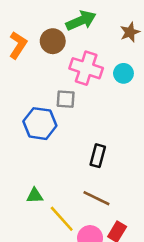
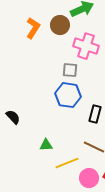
blue hexagon: (40, 124) -> (68, 95), moved
yellow line: (62, 219) -> (67, 163), turned -70

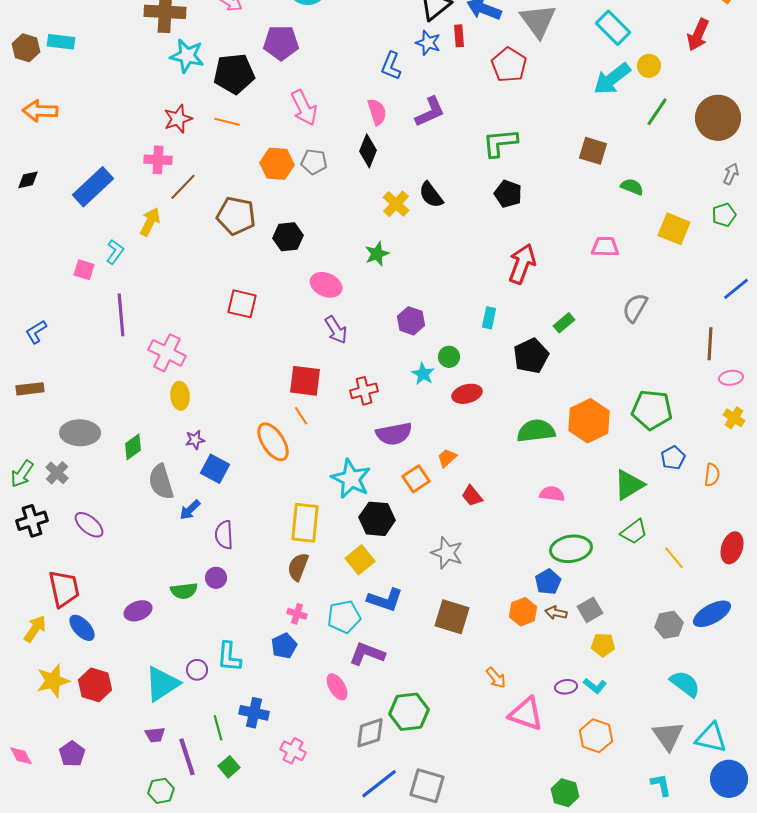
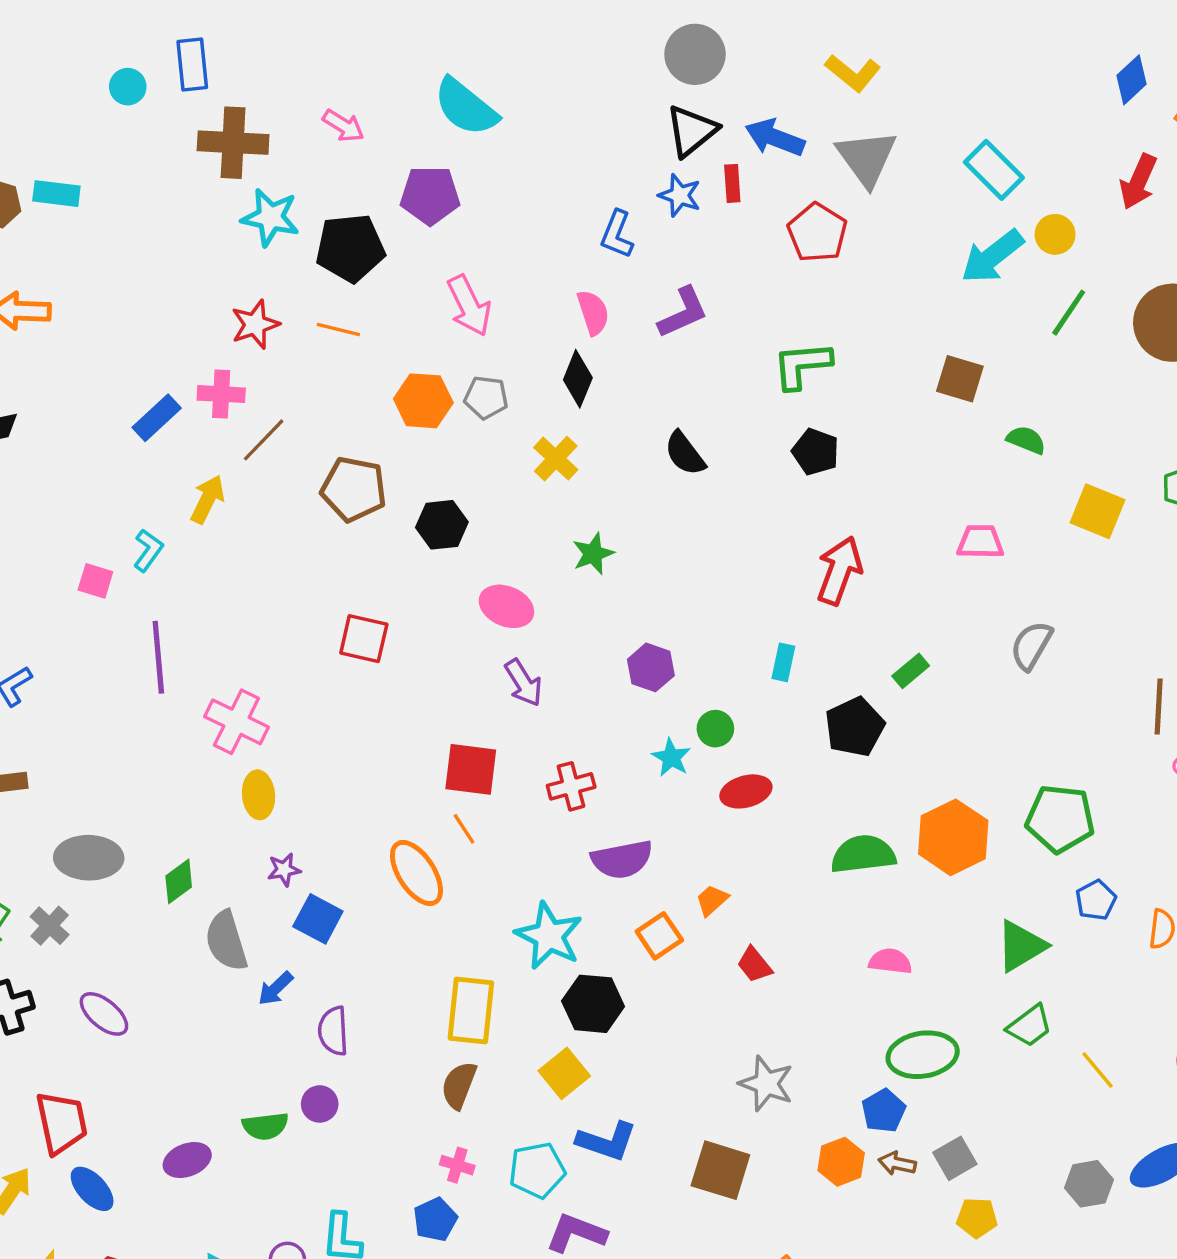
blue rectangle: (93, 187) -> (157, 418), moved, size x0.7
yellow cross: (396, 204) -> (556, 459), moved
gray star: (447, 553) -> (766, 1084), moved

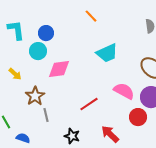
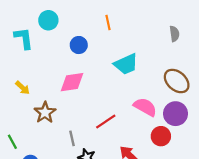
orange line: (91, 16) -> (108, 23), turned 32
blue circle: (46, 33) -> (79, 45), moved
cyan circle: (38, 51) -> (48, 20), moved
gray line: (46, 115) -> (72, 138), moved

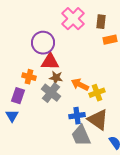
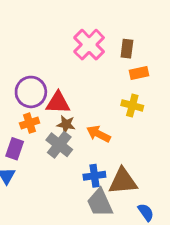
purple circle: (43, 43) -> (31, 92), moved
orange cross: (29, 77) -> (30, 123), turned -32
yellow cross: (97, 93) -> (132, 105), moved, turned 35
brown triangle: (98, 120) -> (123, 181), turned -40

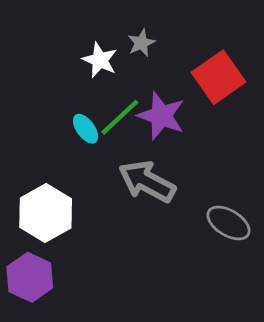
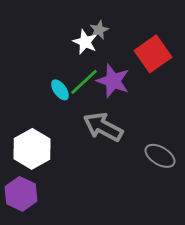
white star: (100, 60) -> (85, 42), moved

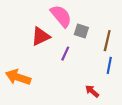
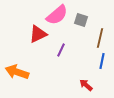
pink semicircle: (61, 16) -> (57, 15), turned 90
gray square: (81, 31) -> (81, 20), moved

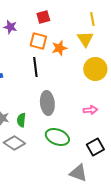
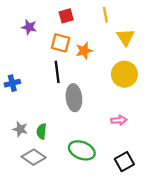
yellow line: (92, 19) -> (105, 15), moved
yellow triangle: (85, 39) -> (126, 37), moved
gray ellipse: (47, 103) -> (74, 98), moved

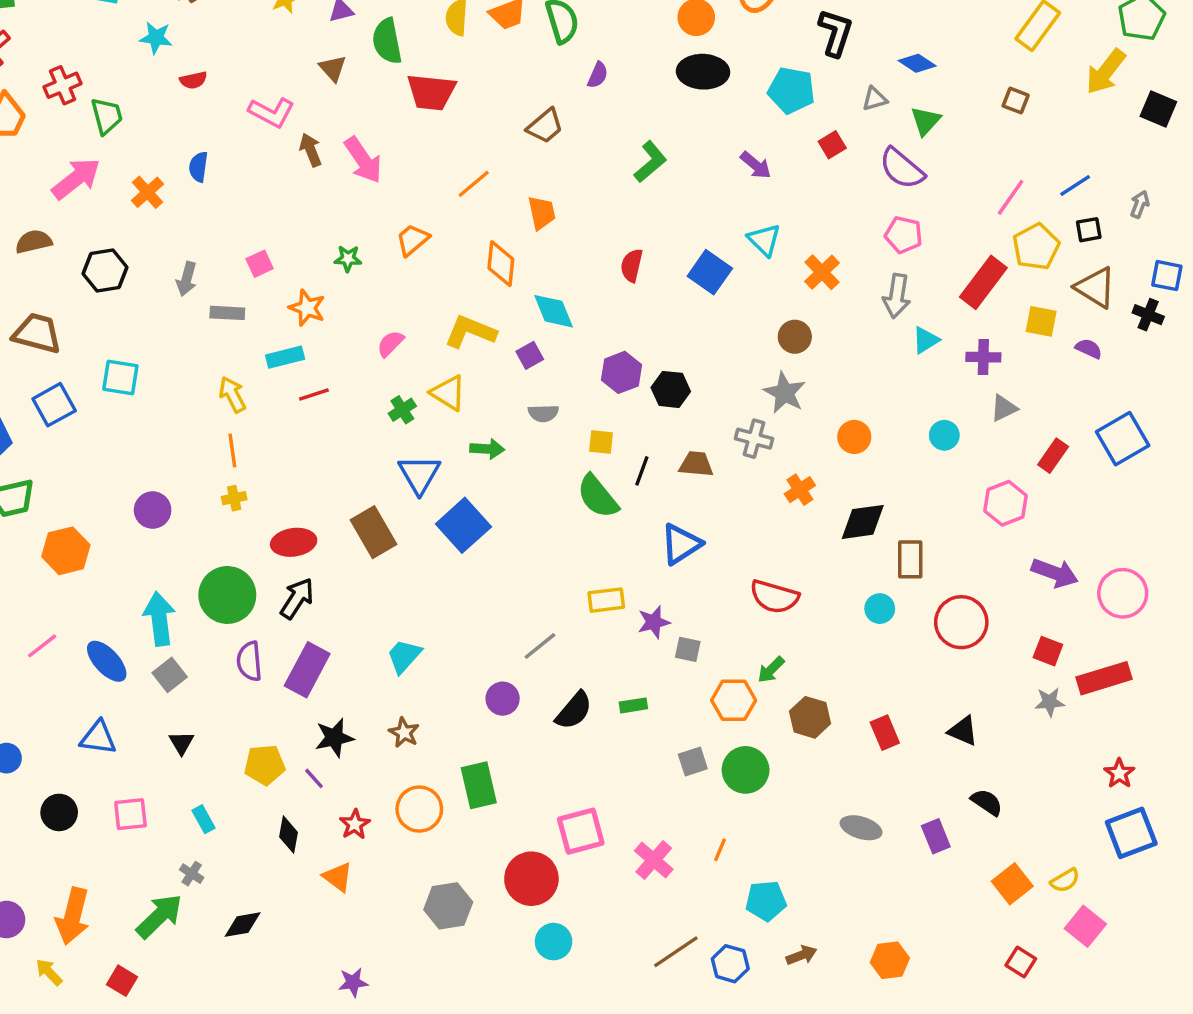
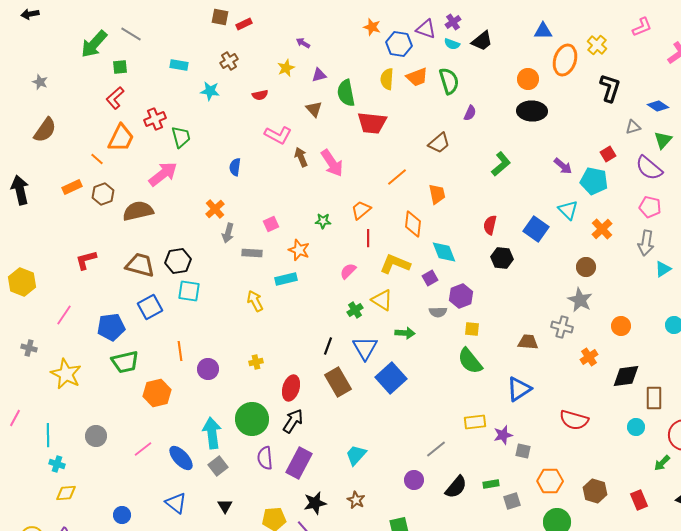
red semicircle: (193, 80) -> (260, 95), moved
cyan pentagon: (791, 90) -> (594, 181), moved
orange cross: (147, 192) -> (215, 209), moved
brown semicircle: (34, 242) -> (138, 211), size x1.4
black hexagon: (105, 270) -> (178, 261), moved
purple hexagon: (621, 372) -> (461, 296), moved
black hexagon: (671, 389) -> (502, 258), moved
red line: (314, 394) -> (368, 238), moved, turned -72
orange line: (232, 451) -> (180, 351), moved
black line: (642, 471) -> (328, 346), moved
red ellipse: (294, 542) -> (291, 388), turned -65
green arrow: (771, 670) -> (662, 463), moved
blue triangle: (98, 738) -> (176, 503), turned 30
gray square: (693, 761) -> (512, 501), moved

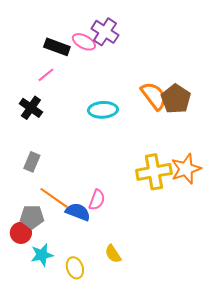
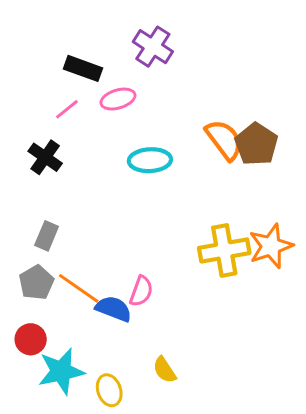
pink ellipse: (84, 42) -> (118, 99), moved, turned -45
gray pentagon: (32, 217) -> (36, 282), moved, turned -30
cyan star: (42, 255) -> (61, 371), size x1.4

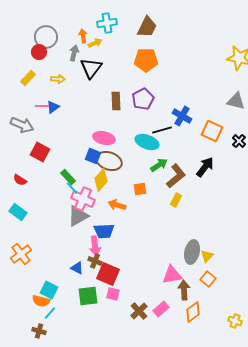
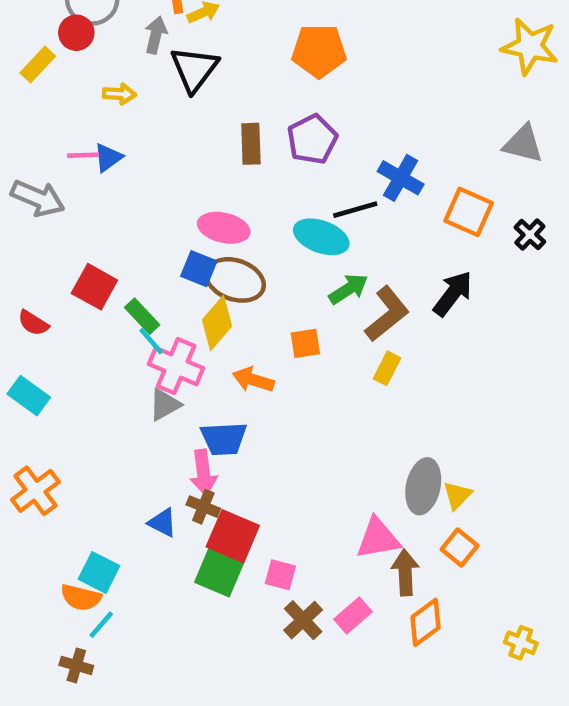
yellow rectangle: (28, 78) -> (38, 64), moved
red square: (40, 152) -> (94, 287), moved
gray triangle: (78, 216) -> (165, 405), size x0.7
pink square: (113, 294) -> (280, 575), moved
green square: (88, 296) -> (219, 572), moved, turned 30

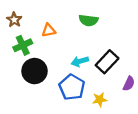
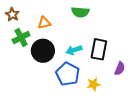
black rectangle: (107, 62) -> (99, 49), turned -30
black circle: (35, 71) -> (43, 51), moved

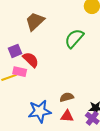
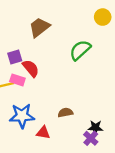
blue star: (40, 111) -> (22, 116), moved
red triangle: (67, 116) -> (43, 133), moved

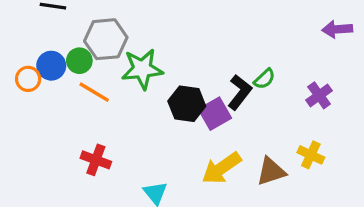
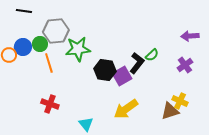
purple arrow: (337, 29) -> (190, 36), moved
orange line: (94, 92) -> (49, 63), turned 42
brown triangle: (271, 171) -> (170, 111), moved

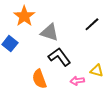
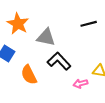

EXERCISE BRIEF
For this step, transcribe all the material above exactly and drop the images.

ANSWER TO THIS EXERCISE
blue hexagon: (40, 124) -> (68, 95), moved
yellow line: (62, 219) -> (67, 163), turned -70

blue rectangle: (93, 187) -> (157, 418), moved, size x0.7
yellow cross: (396, 204) -> (556, 459), moved
gray star: (447, 553) -> (766, 1084), moved

orange line: (91, 16) -> (108, 23), turned 32
blue circle: (46, 33) -> (79, 45), moved
cyan circle: (38, 51) -> (48, 20), moved
gray line: (46, 115) -> (72, 138), moved

purple circle: (43, 43) -> (31, 92), moved
orange cross: (29, 77) -> (30, 123), turned -32
yellow cross: (97, 93) -> (132, 105), moved, turned 35
brown triangle: (98, 120) -> (123, 181), turned -40

white star: (100, 60) -> (85, 42), moved

pink semicircle: (61, 16) -> (57, 15), turned 90
gray square: (81, 31) -> (81, 20), moved

yellow line: (92, 19) -> (105, 15), moved
yellow triangle: (85, 39) -> (126, 37), moved
gray ellipse: (47, 103) -> (74, 98), moved

red semicircle: (193, 80) -> (260, 95), moved
cyan pentagon: (791, 90) -> (594, 181), moved
orange cross: (147, 192) -> (215, 209), moved
brown semicircle: (34, 242) -> (138, 211), size x1.4
black hexagon: (105, 270) -> (178, 261), moved
purple hexagon: (621, 372) -> (461, 296), moved
black hexagon: (671, 389) -> (502, 258), moved
red line: (314, 394) -> (368, 238), moved, turned -72
orange line: (232, 451) -> (180, 351), moved
black line: (642, 471) -> (328, 346), moved
red ellipse: (294, 542) -> (291, 388), turned -65
green arrow: (771, 670) -> (662, 463), moved
blue triangle: (98, 738) -> (176, 503), turned 30
gray square: (693, 761) -> (512, 501), moved

pink ellipse: (84, 42) -> (118, 99), moved, turned -45
gray pentagon: (32, 217) -> (36, 282), moved, turned -30
cyan star: (42, 255) -> (61, 371), size x1.4

yellow rectangle: (28, 78) -> (38, 64), moved
red square: (40, 152) -> (94, 287), moved
gray triangle: (78, 216) -> (165, 405), size x0.7
pink square: (113, 294) -> (280, 575), moved
green square: (88, 296) -> (219, 572), moved, turned 30

black rectangle: (107, 62) -> (99, 49), turned -30
black circle: (35, 71) -> (43, 51), moved

blue star: (40, 111) -> (22, 116), moved
red triangle: (67, 116) -> (43, 133), moved

purple arrow: (337, 29) -> (190, 36), moved
orange line: (94, 92) -> (49, 63), turned 42
brown triangle: (271, 171) -> (170, 111), moved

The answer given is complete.